[Records from a dataset]
Start of Block
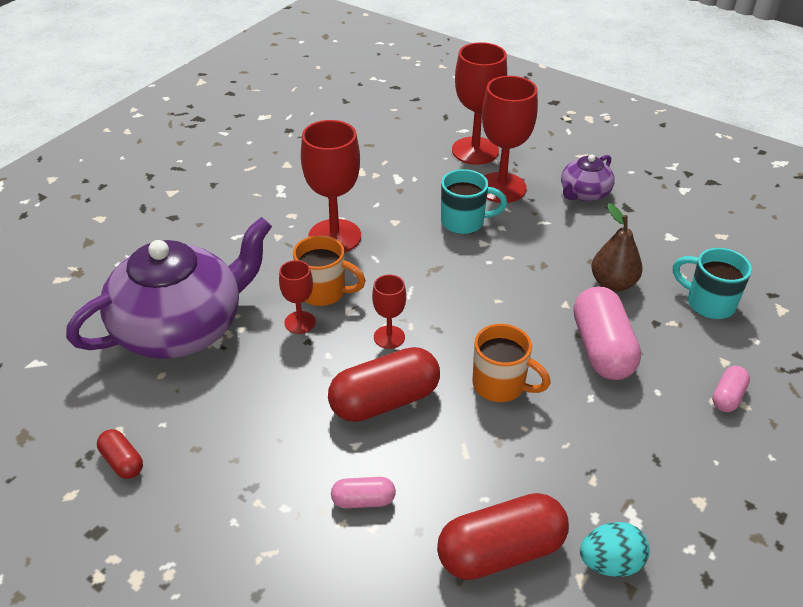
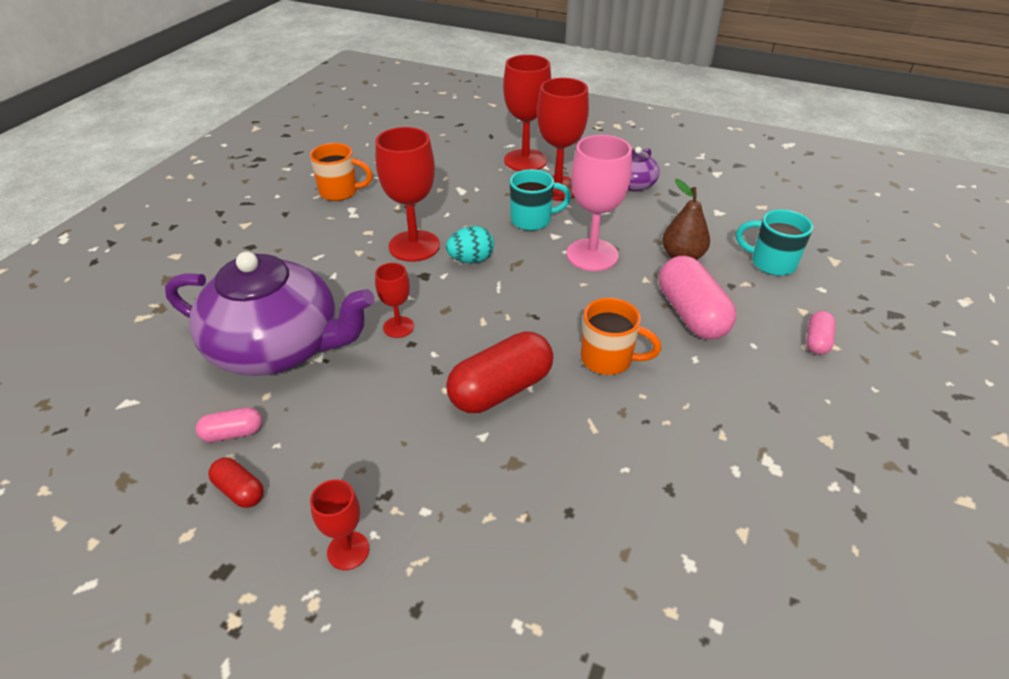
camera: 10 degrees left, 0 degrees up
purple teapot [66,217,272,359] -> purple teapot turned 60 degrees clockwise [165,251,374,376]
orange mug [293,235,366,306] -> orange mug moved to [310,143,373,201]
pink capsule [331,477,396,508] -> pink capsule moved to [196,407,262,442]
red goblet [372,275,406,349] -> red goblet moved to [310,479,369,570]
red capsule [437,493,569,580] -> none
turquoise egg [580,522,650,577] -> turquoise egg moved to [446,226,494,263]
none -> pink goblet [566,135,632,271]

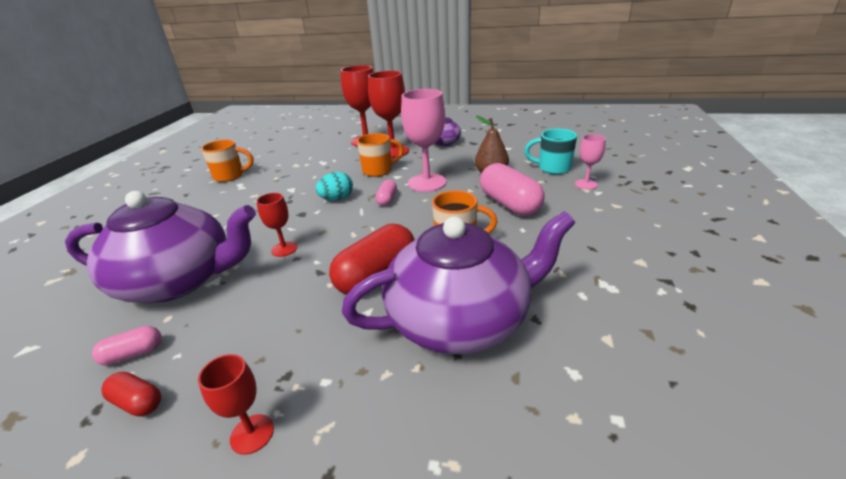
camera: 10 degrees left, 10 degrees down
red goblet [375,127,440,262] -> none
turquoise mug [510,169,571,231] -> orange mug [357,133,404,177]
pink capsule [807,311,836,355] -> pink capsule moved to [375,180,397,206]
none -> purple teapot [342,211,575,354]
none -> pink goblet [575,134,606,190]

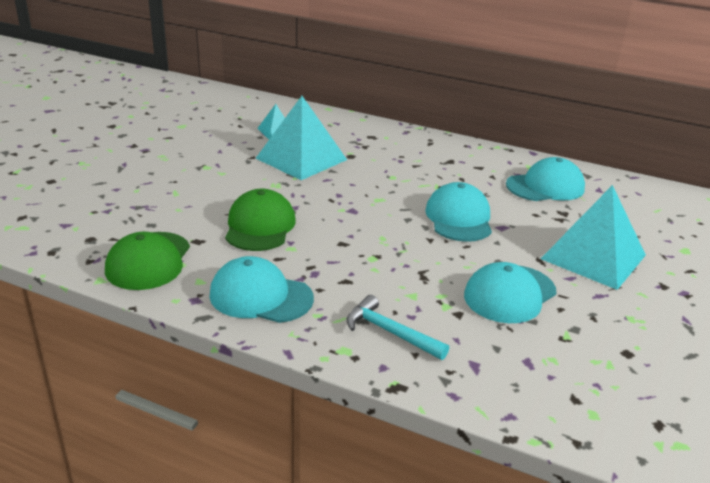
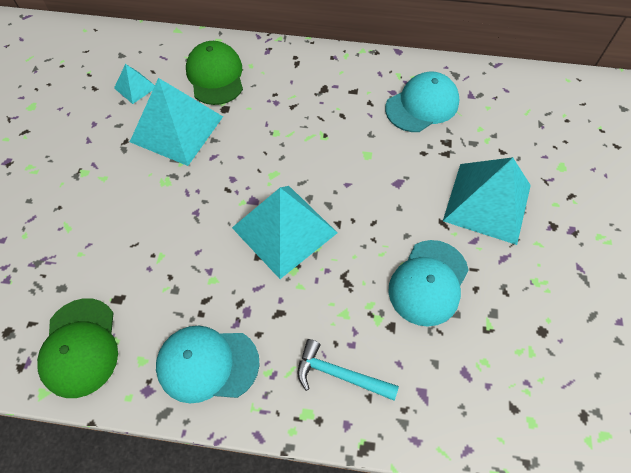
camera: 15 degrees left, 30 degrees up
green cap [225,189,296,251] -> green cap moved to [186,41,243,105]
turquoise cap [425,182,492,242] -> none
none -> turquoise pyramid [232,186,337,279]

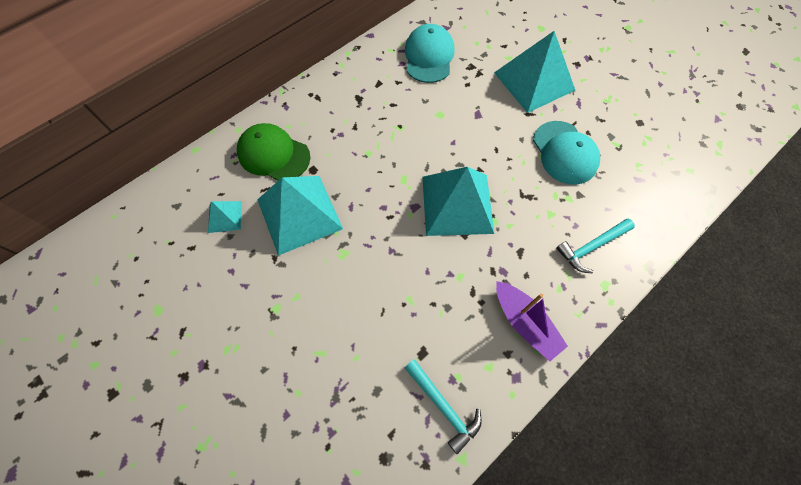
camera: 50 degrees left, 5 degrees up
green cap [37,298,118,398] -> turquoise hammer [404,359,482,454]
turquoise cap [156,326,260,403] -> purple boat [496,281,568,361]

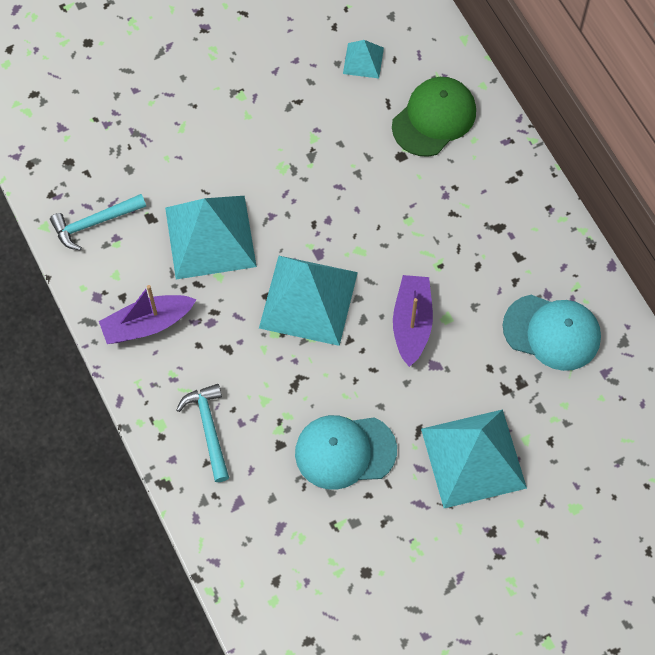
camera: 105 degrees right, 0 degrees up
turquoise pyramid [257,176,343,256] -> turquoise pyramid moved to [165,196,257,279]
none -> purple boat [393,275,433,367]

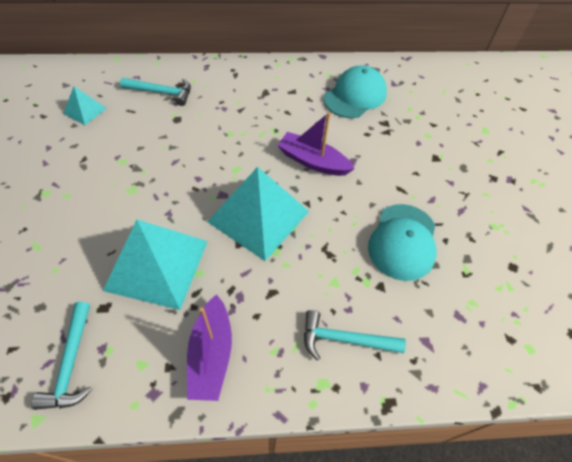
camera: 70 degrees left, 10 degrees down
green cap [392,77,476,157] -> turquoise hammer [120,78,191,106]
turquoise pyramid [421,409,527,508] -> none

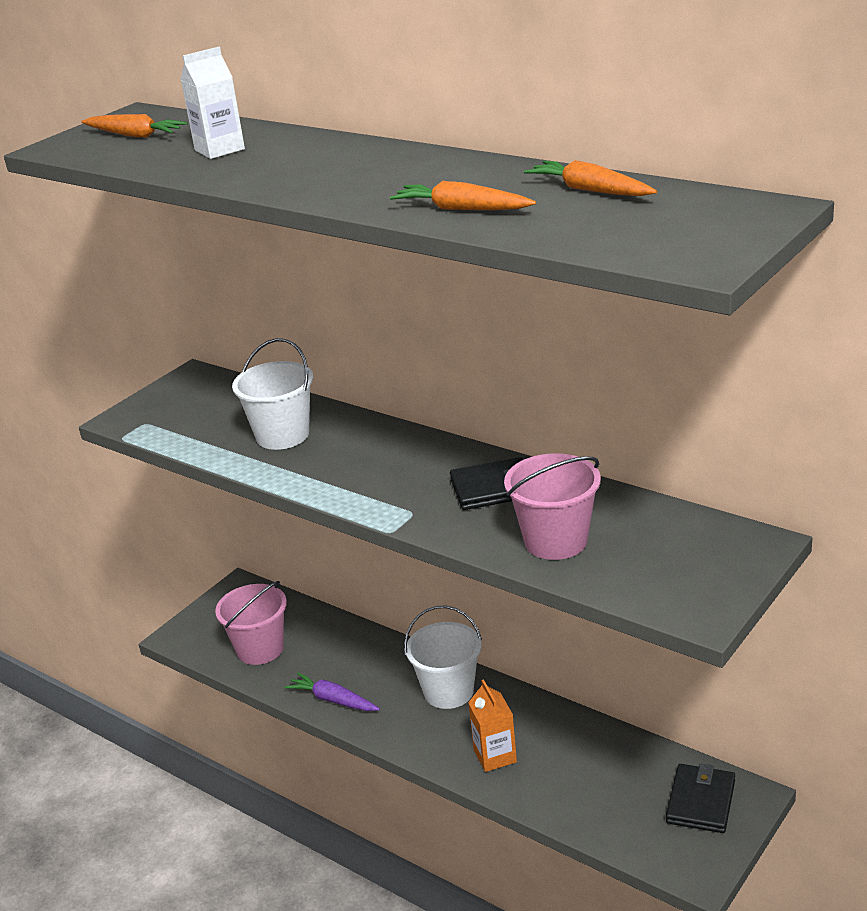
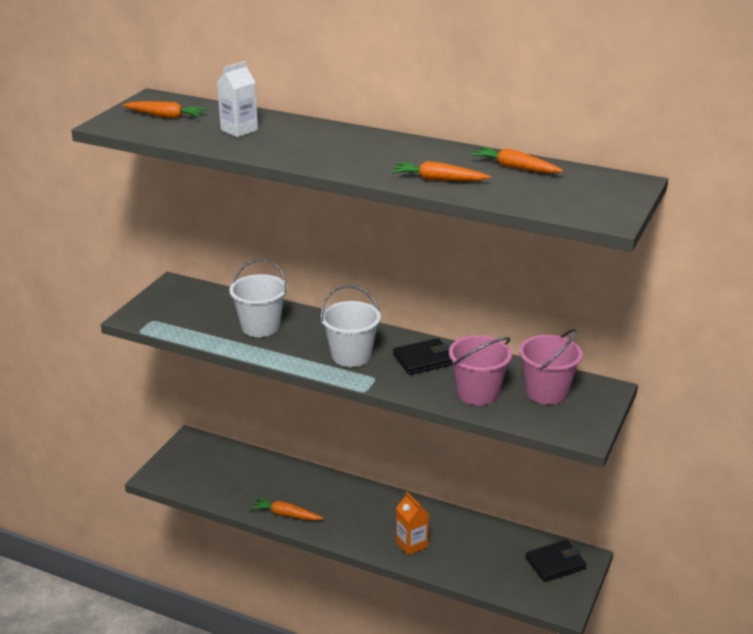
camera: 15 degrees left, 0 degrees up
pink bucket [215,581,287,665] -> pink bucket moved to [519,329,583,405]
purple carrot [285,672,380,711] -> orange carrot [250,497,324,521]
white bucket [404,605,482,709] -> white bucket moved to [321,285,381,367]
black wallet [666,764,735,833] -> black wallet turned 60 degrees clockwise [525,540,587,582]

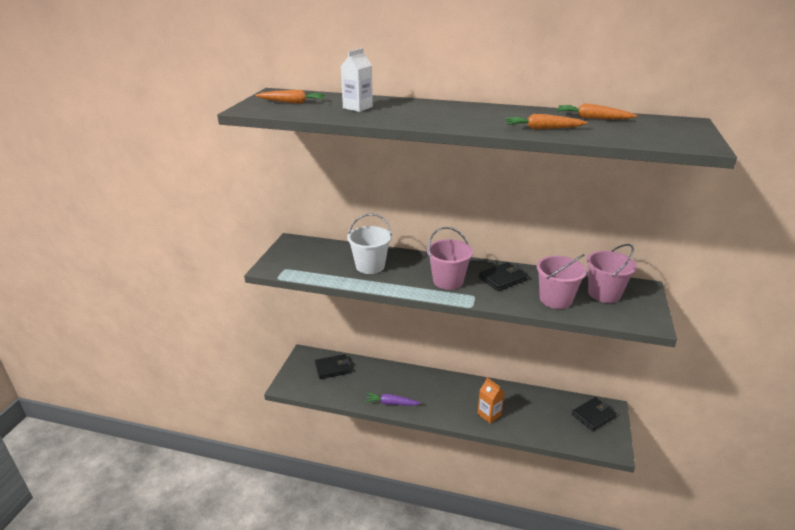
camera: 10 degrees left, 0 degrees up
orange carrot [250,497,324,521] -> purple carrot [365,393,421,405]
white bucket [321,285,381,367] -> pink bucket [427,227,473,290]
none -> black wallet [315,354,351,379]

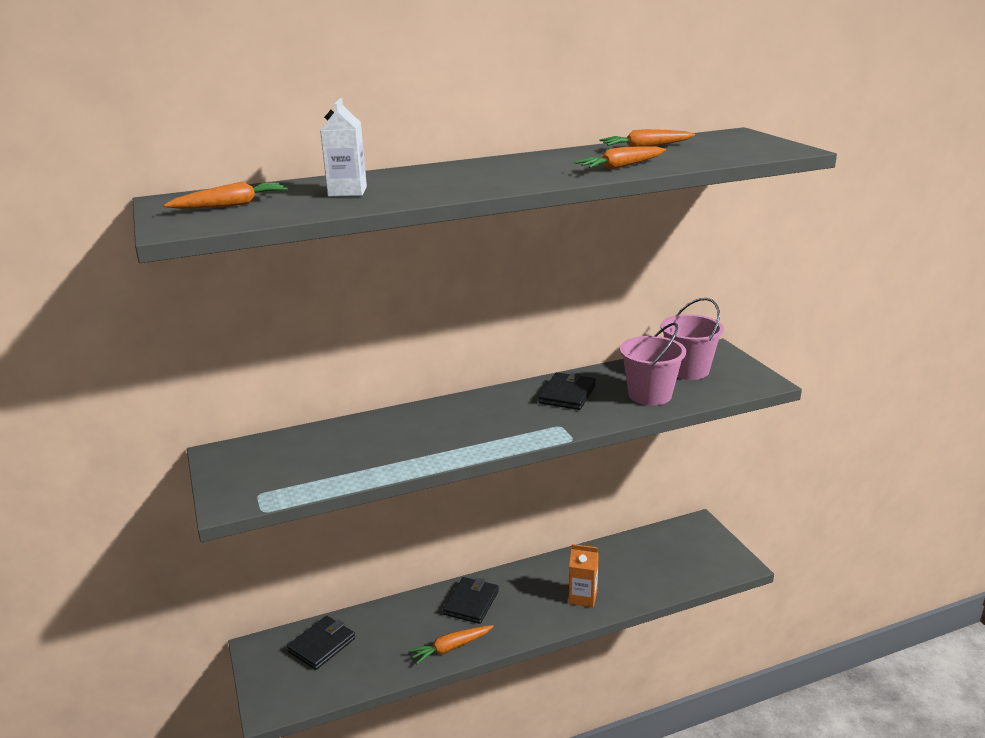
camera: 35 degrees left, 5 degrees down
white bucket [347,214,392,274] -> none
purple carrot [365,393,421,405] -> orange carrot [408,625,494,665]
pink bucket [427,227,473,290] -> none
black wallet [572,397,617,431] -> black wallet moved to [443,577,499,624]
End of Block
*Work order*: The copy should hold exactly the lines from the one containing "white bucket [321,285,381,367]" through the final line of the records above, both ends included, and no picture.

*Solution for this exercise*:
white bucket [321,285,381,367] -> pink bucket [427,227,473,290]
none -> black wallet [315,354,351,379]

camera: 35 degrees left, 5 degrees down
white bucket [347,214,392,274] -> none
purple carrot [365,393,421,405] -> orange carrot [408,625,494,665]
pink bucket [427,227,473,290] -> none
black wallet [572,397,617,431] -> black wallet moved to [443,577,499,624]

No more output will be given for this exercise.